Task description:
Each entry below should be printed exactly, with every image left out.

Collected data
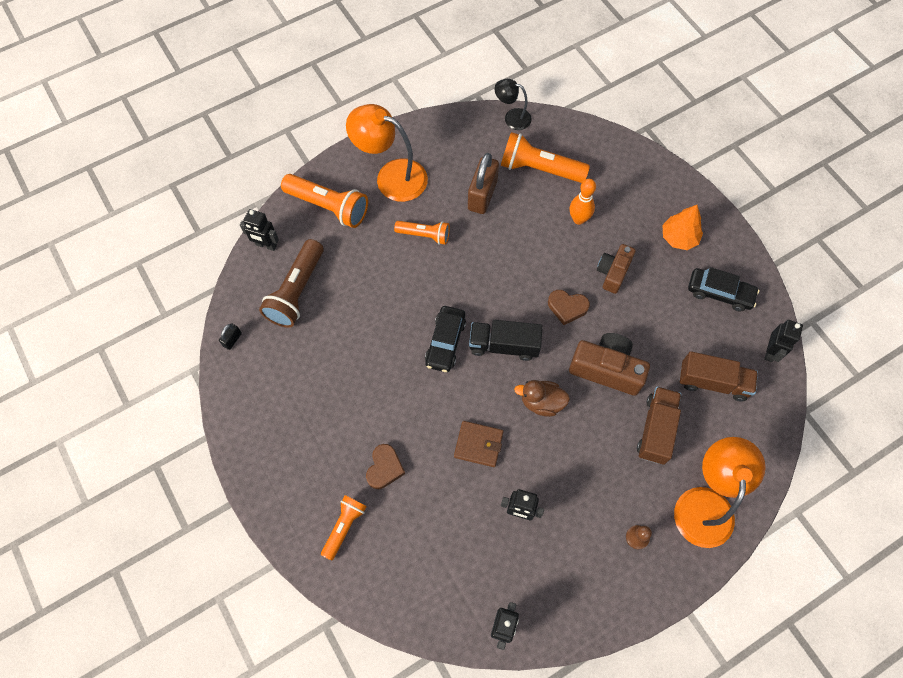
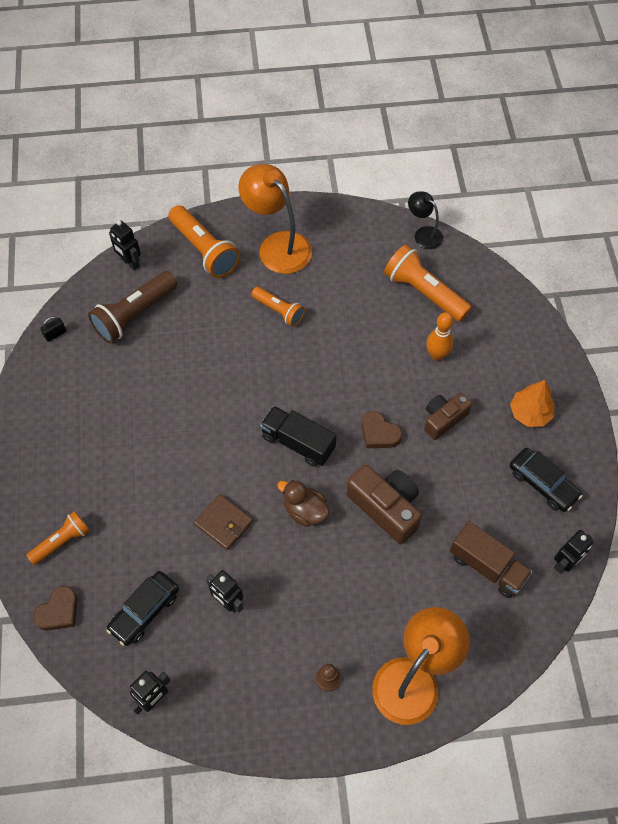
camera: 25 degrees right, 5 degrees down
brown heart [366,444,405,489] -> brown heart moved to [33,586,77,631]
black car [425,306,466,372] -> black car moved to [106,571,179,646]
brown padlock [468,153,499,214] -> none
brown truck [637,386,681,465] -> none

The answer:
camera: 25 degrees right, 5 degrees down
brown heart [366,444,405,489] -> brown heart moved to [33,586,77,631]
black car [425,306,466,372] -> black car moved to [106,571,179,646]
brown padlock [468,153,499,214] -> none
brown truck [637,386,681,465] -> none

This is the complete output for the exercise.